> _Assignment_
Where the line holding "SD1 pin MOSI: D32 -> GND" appears, start copying, and continue exactly through the last line of the listing, skipping pictures.

── Material supplied

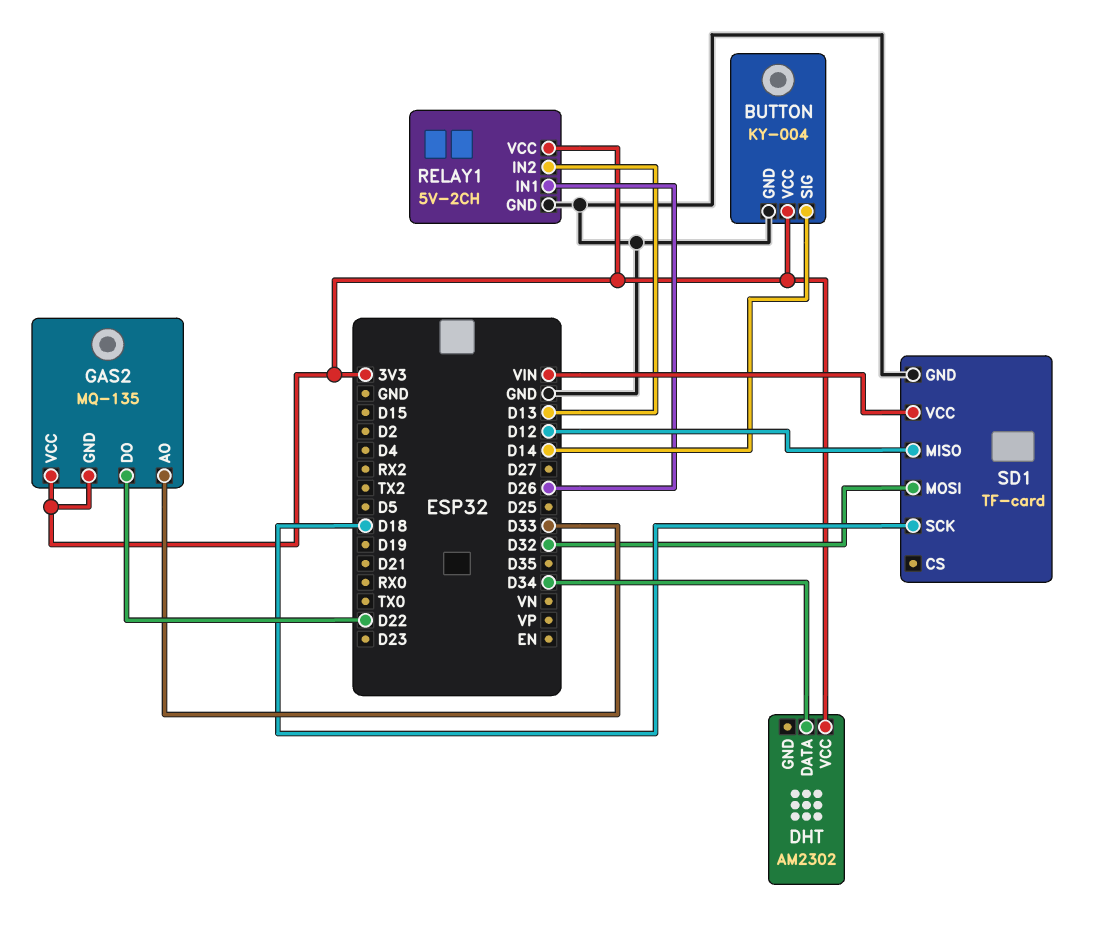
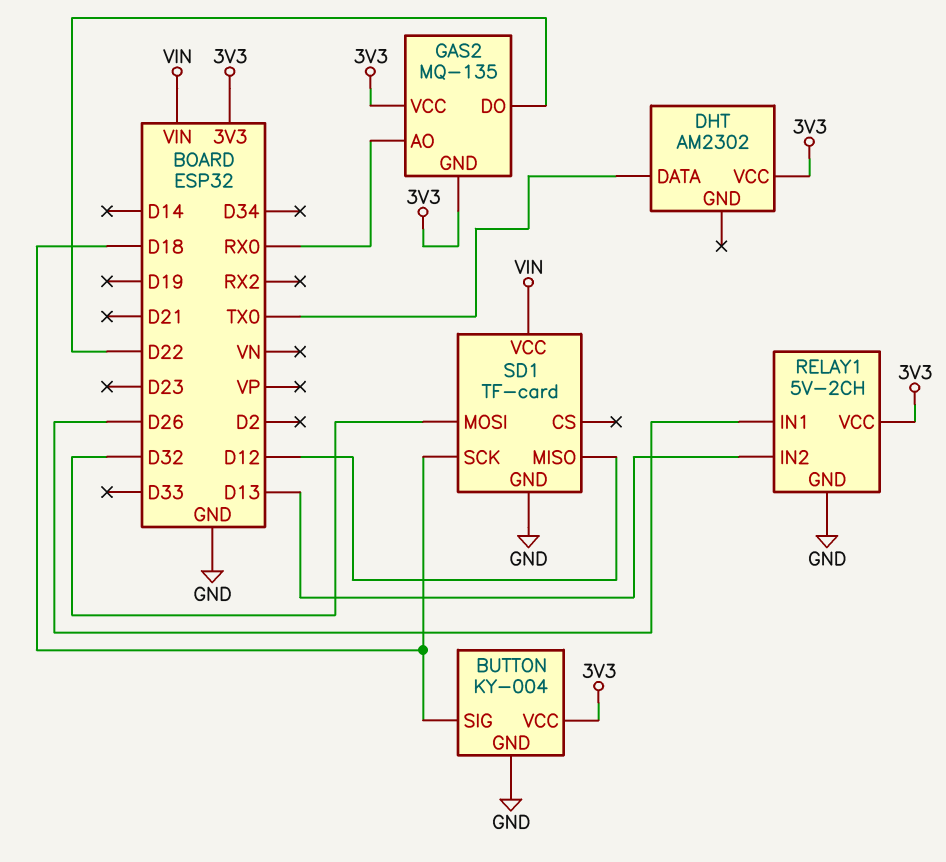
BUTTON pin SIG: D14 -> D18
DHT pin DATA: D34 -> TX0
GAS2 pin AO: D33 -> RX0

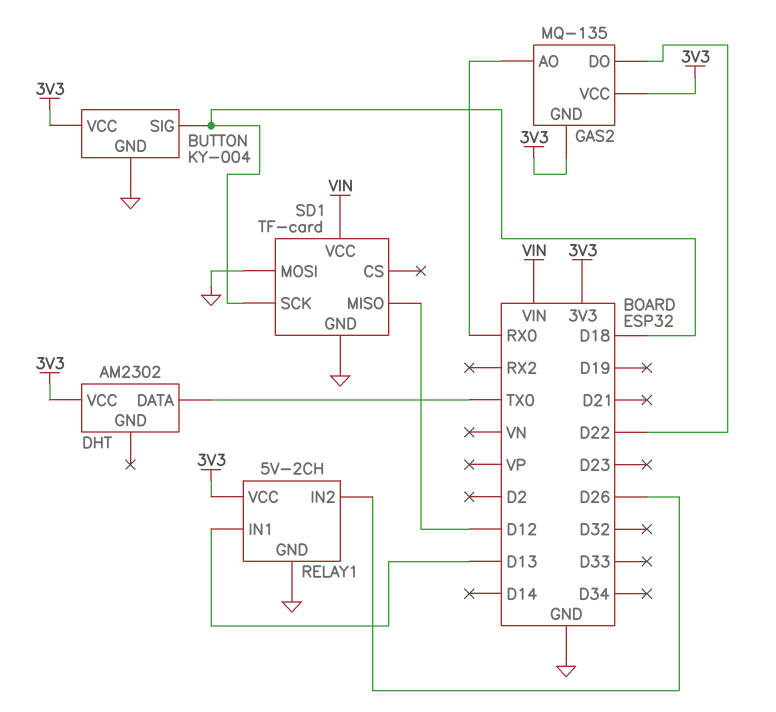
RELAY1 pin IN1: D26 -> D13
RELAY1 pin IN2: D13 -> D26
SD1 pin MOSI: D32 -> GND

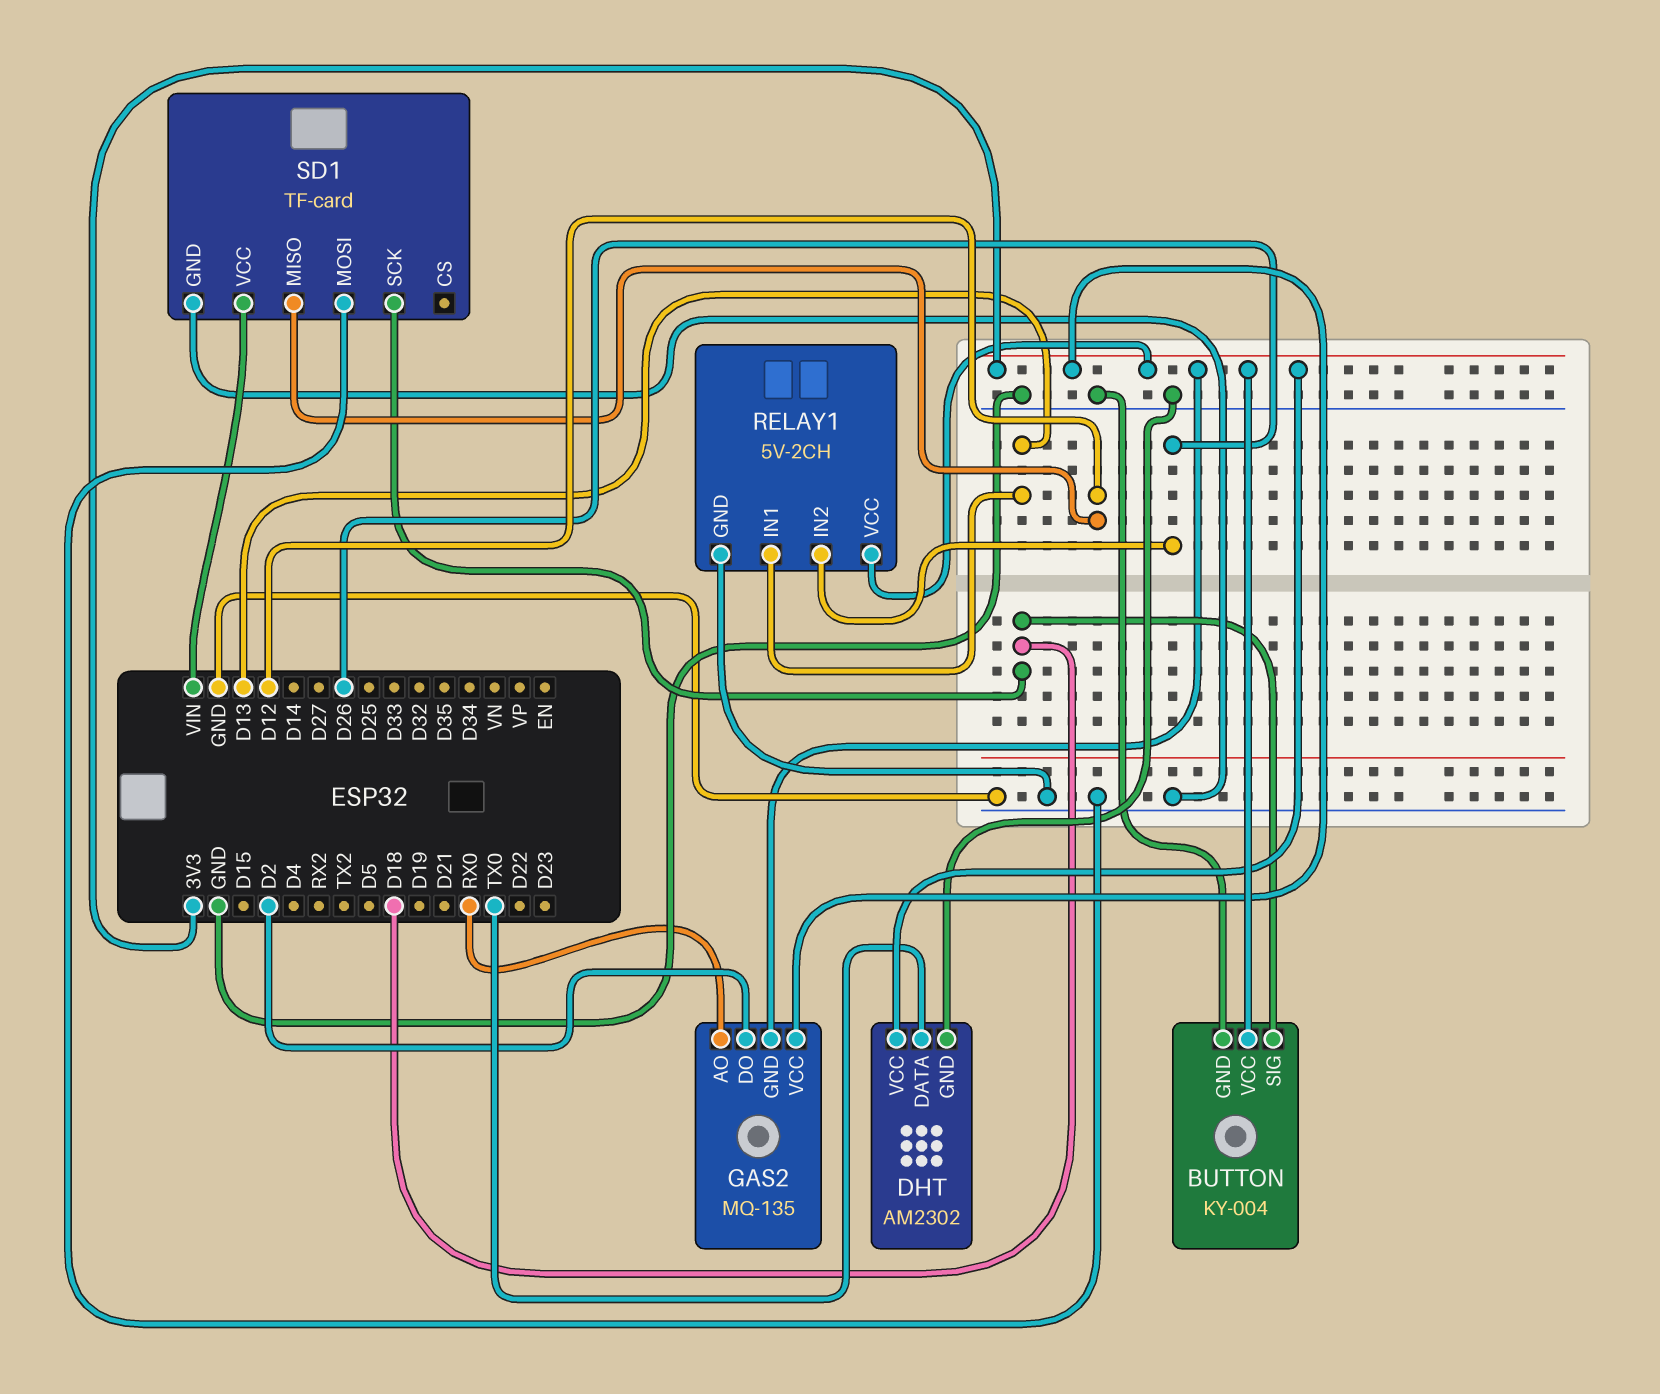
DHT pin GND: none -> GND
GAS2 pin DO: D22 -> D2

────

> _Solution to this exercise_
SD1 pin MOSI: D32 -> GND

DHT pin GND: none -> GND
GAS2 pin DO: D22 -> D2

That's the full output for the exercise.